_Stored dataset items_
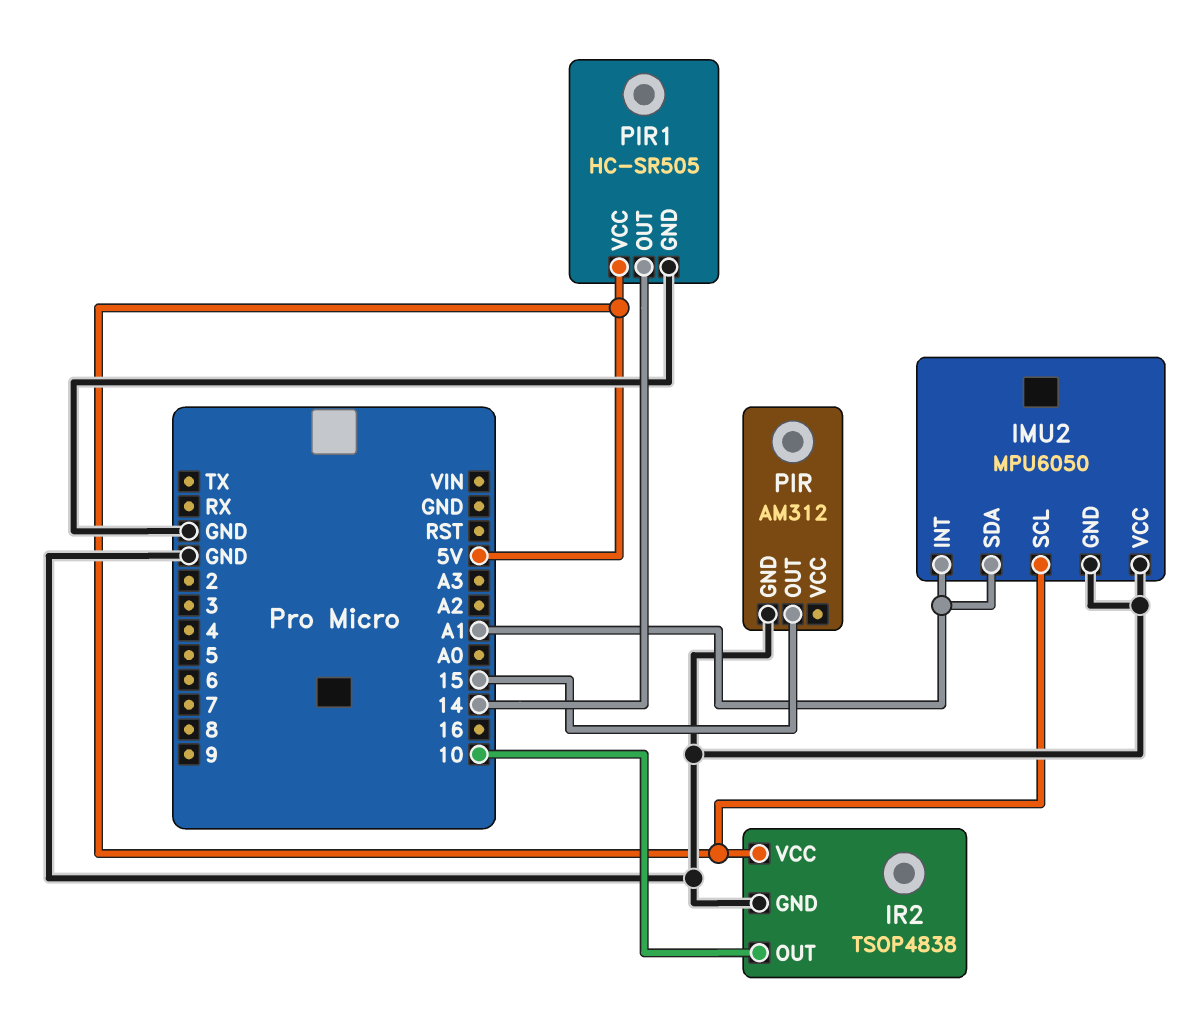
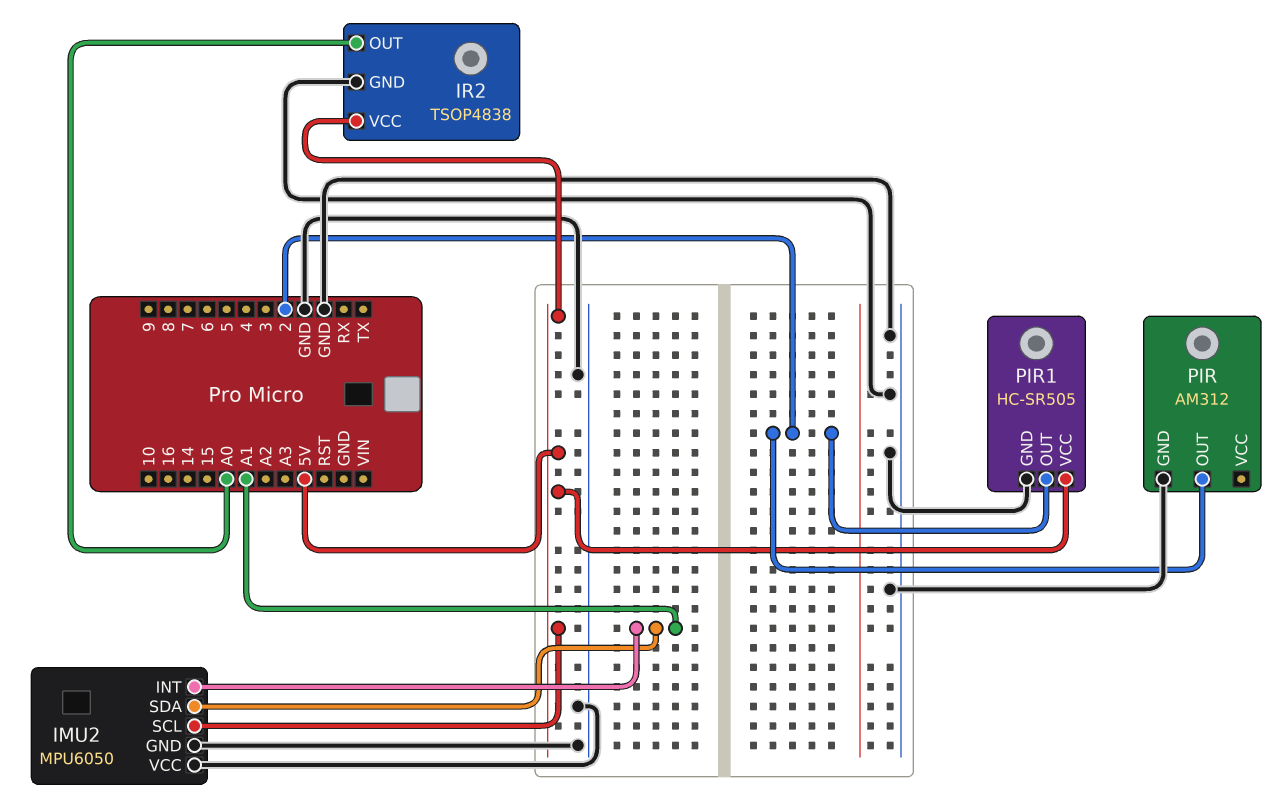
IR2 pin OUT: 10 -> A0
PIR pin OUT: 15 -> 2
PIR1 pin OUT: 14 -> 2

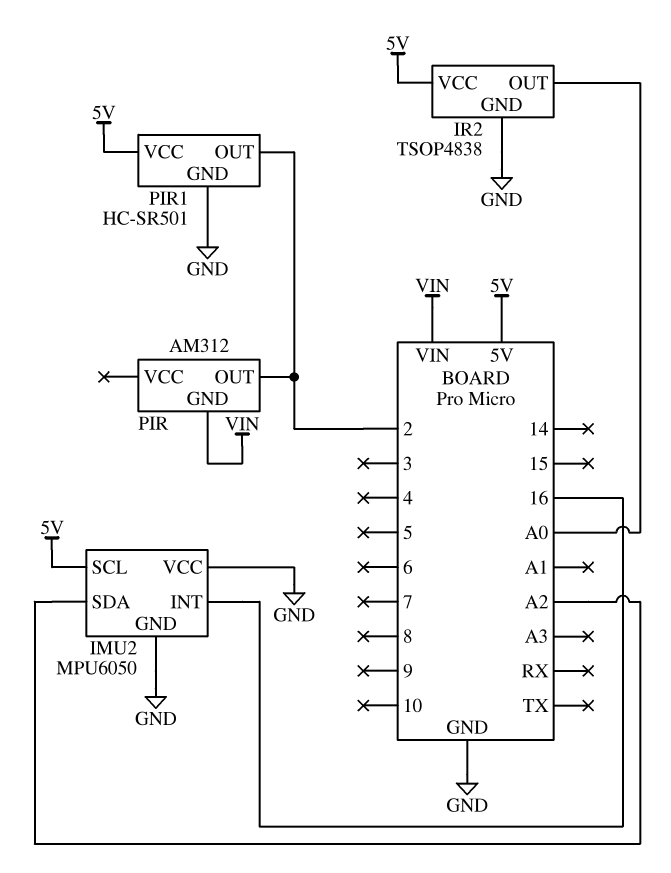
IMU2 pin INT: A1 -> 16
IMU2 pin SDA: A1 -> A2
PIR pin GND: GND -> VIN
PIR1: HC-SR505 -> HC-SR501

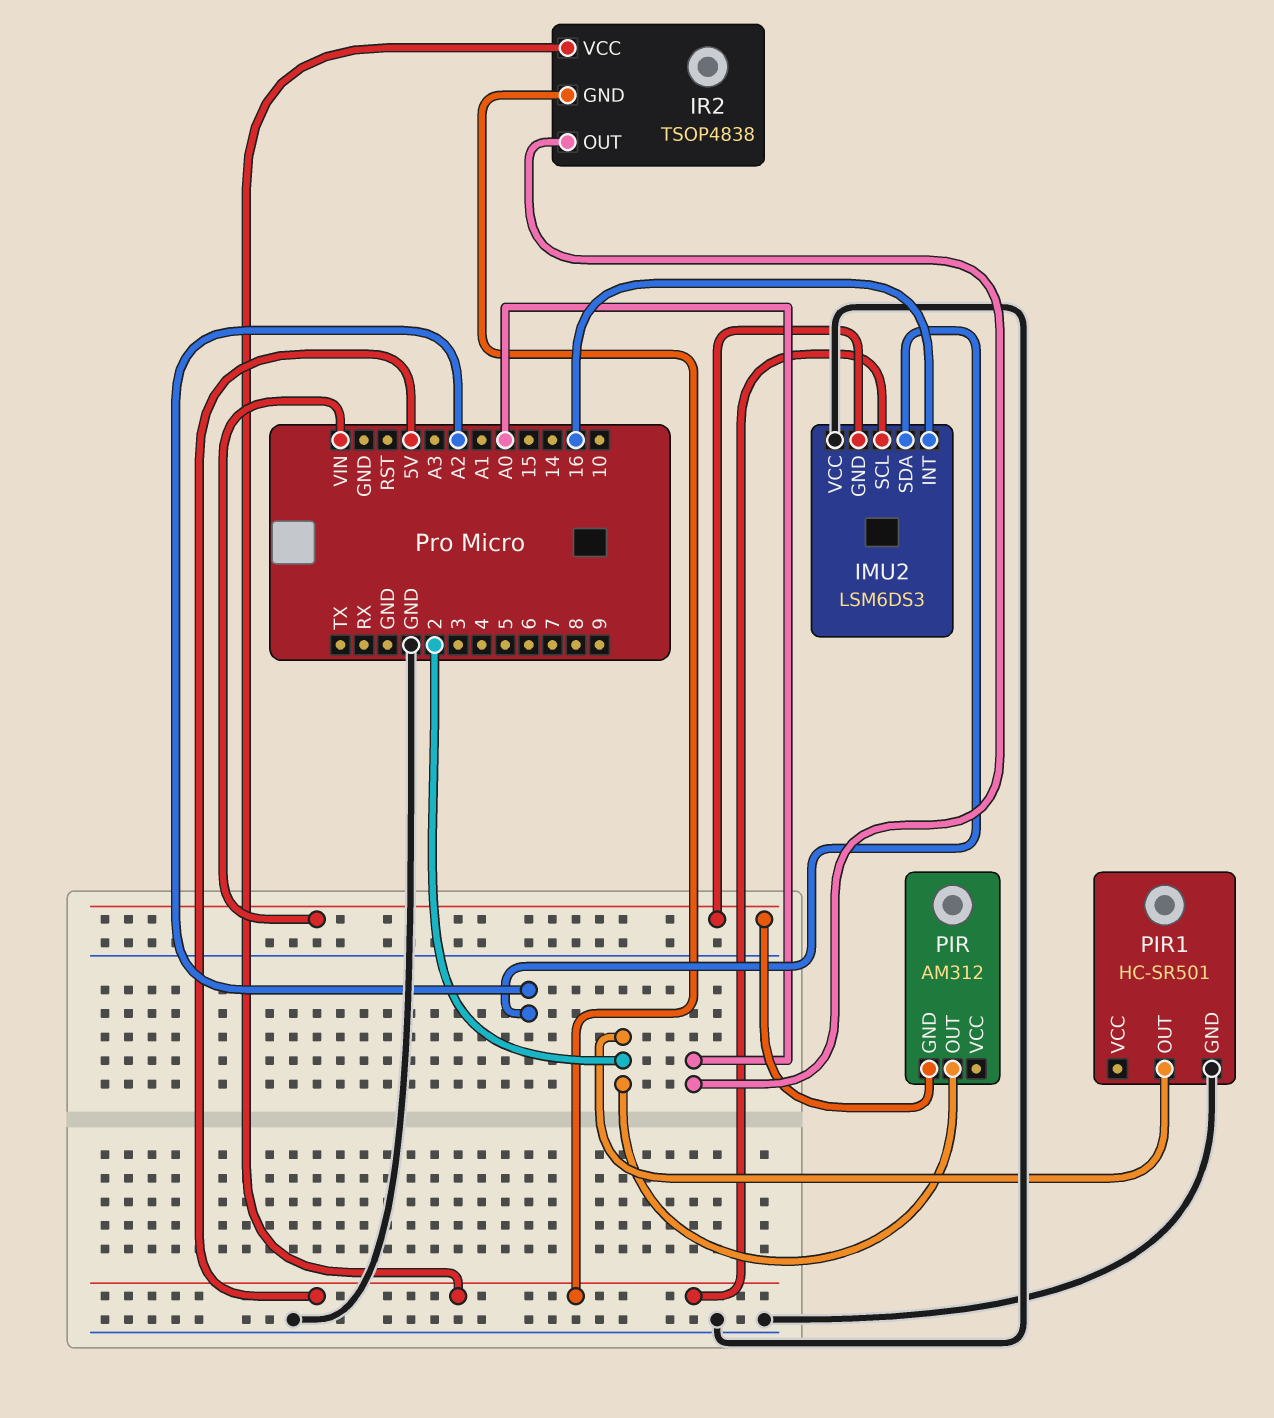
IMU2: MPU6050 -> LSM6DS3
IMU2 pin GND: GND -> VIN
IR2 pin GND: GND -> 5V
PIR1 pin VCC: 5V -> none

_Exercise goal_
Only the lines from the one containing "IMU2 pin INT: A1 -> 16" through the final line of the data should be given again, exactly and without pictures.

_Solution for this problem_
IMU2 pin INT: A1 -> 16
IMU2 pin SDA: A1 -> A2
PIR pin GND: GND -> VIN
PIR1: HC-SR505 -> HC-SR501

IMU2: MPU6050 -> LSM6DS3
IMU2 pin GND: GND -> VIN
IR2 pin GND: GND -> 5V
PIR1 pin VCC: 5V -> none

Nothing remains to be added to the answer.